++++ Input material ++++

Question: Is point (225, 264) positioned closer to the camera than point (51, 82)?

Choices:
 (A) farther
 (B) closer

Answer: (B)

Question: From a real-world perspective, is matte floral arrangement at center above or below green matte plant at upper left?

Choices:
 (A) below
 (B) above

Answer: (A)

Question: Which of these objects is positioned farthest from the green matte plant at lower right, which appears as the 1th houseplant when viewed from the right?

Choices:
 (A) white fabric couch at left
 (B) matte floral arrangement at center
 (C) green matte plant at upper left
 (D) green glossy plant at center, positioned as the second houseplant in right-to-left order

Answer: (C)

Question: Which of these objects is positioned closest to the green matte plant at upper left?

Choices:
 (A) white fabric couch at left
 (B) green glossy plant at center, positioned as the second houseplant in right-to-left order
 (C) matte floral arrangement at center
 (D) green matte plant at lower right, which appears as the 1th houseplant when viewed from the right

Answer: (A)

++++

- Brief: Format the part of the data that opens with the line containing "Answer: (C)" and closes with the line containing "Question: Which of these objects is positioned closest", both of those lines included, as a JSON list of strings with one string per line. Leave out blank lines.

- Solved problem:
[
  "Answer: (C)",
  "Question: Which of these objects is positioned closest to the green matte plant at upper left?"
]